START Supplied data

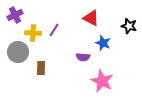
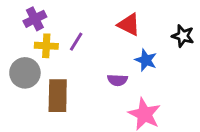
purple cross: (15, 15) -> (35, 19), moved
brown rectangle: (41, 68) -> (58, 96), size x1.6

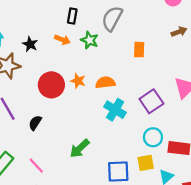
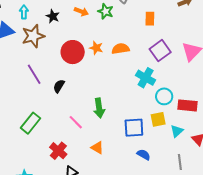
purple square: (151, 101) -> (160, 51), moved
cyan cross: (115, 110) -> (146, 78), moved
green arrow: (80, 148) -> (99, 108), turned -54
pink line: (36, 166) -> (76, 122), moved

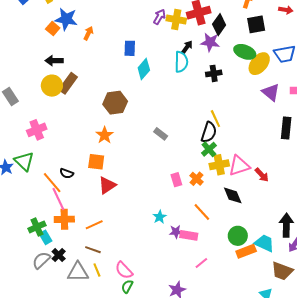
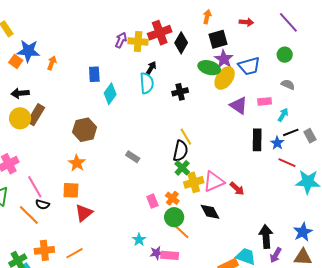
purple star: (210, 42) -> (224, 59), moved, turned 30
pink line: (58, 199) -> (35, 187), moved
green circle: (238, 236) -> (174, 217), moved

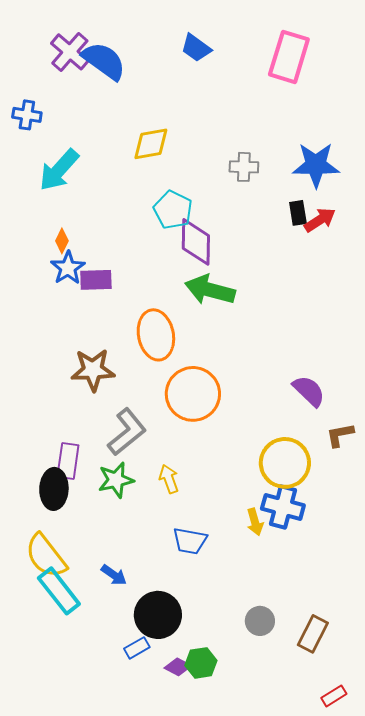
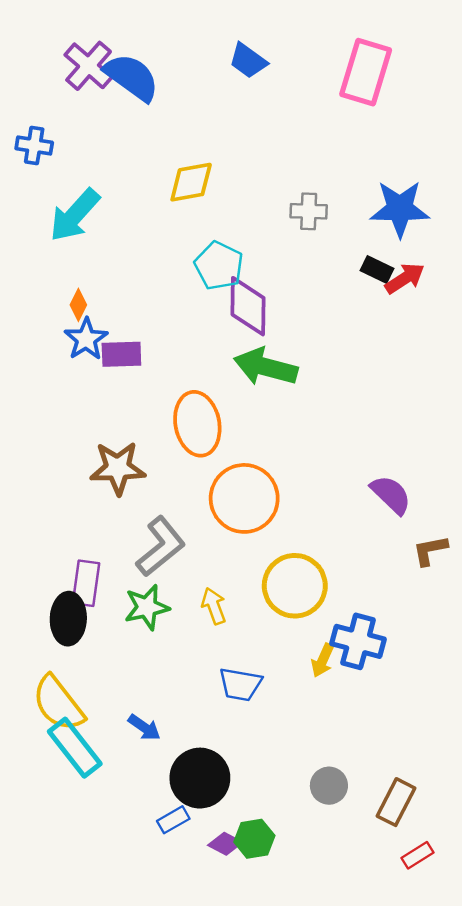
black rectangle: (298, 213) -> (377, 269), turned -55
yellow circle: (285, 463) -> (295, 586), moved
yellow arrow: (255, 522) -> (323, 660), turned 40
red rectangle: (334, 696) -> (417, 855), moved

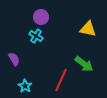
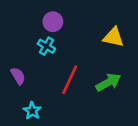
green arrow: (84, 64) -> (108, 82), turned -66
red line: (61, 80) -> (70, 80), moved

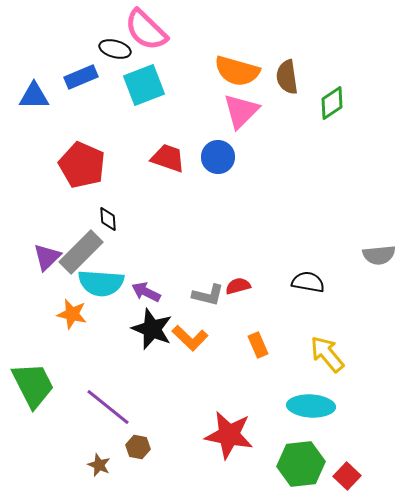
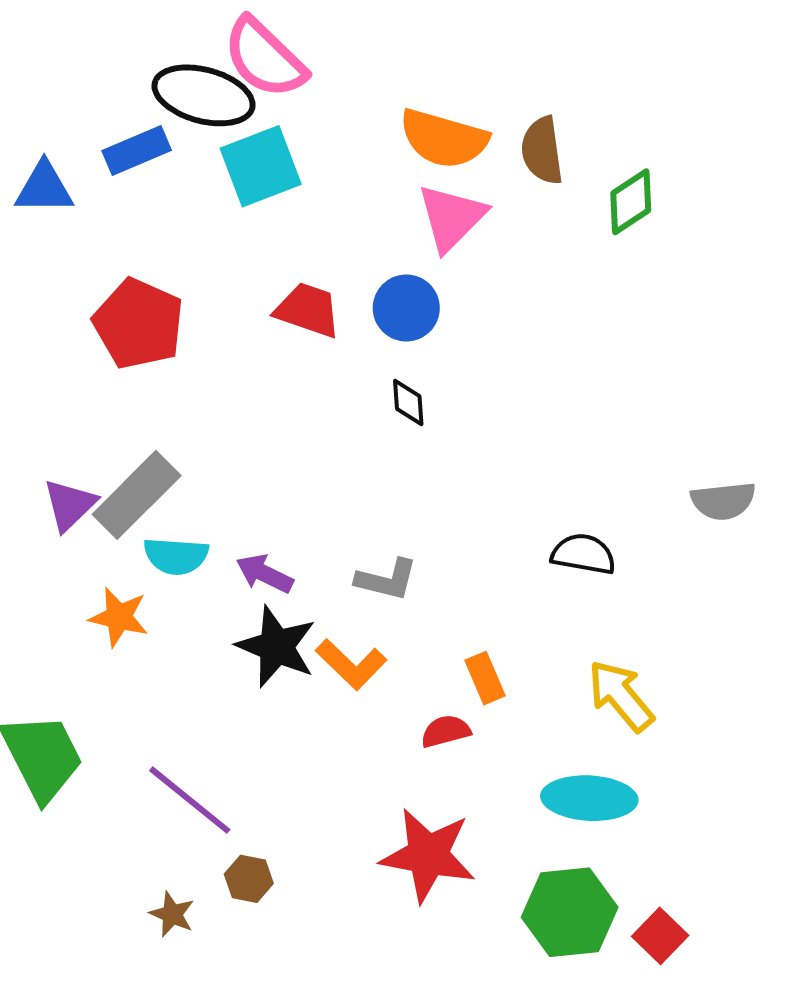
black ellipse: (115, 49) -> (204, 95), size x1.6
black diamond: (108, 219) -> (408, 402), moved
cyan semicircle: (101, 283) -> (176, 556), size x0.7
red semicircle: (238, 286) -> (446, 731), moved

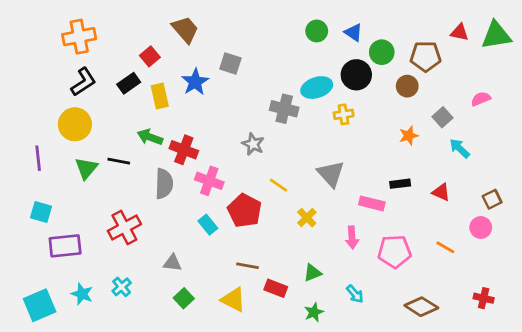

END Supplied data
START Supplied data

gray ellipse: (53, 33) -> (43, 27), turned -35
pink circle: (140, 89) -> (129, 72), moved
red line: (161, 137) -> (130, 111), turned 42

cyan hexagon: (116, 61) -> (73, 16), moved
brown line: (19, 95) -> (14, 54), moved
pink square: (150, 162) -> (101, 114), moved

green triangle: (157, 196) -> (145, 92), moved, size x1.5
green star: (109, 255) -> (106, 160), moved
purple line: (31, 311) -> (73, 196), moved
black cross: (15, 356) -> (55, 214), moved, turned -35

END Supplied data

- Exercise prompt
Repeat exactly the lines above, beginning at the one containing "purple cross: (15, 15) -> (35, 19), moved" and ending at the one containing "red semicircle: (238, 286)". Do not carry over any pictures.

- Exercise output
purple cross: (15, 15) -> (35, 19), moved
brown rectangle: (41, 68) -> (58, 96), size x1.6

purple square: (151, 101) -> (160, 51), moved
cyan cross: (115, 110) -> (146, 78), moved
green arrow: (80, 148) -> (99, 108), turned -54
pink line: (36, 166) -> (76, 122), moved

purple star: (210, 42) -> (224, 59), moved, turned 30
pink line: (58, 199) -> (35, 187), moved
green circle: (238, 236) -> (174, 217), moved

black rectangle: (298, 213) -> (377, 269), turned -55
yellow circle: (285, 463) -> (295, 586), moved
yellow arrow: (255, 522) -> (323, 660), turned 40
red rectangle: (334, 696) -> (417, 855), moved

green arrow: (84, 64) -> (108, 82), turned -66
red line: (61, 80) -> (70, 80), moved

black ellipse: (115, 49) -> (204, 95), size x1.6
black diamond: (108, 219) -> (408, 402), moved
cyan semicircle: (101, 283) -> (176, 556), size x0.7
red semicircle: (238, 286) -> (446, 731), moved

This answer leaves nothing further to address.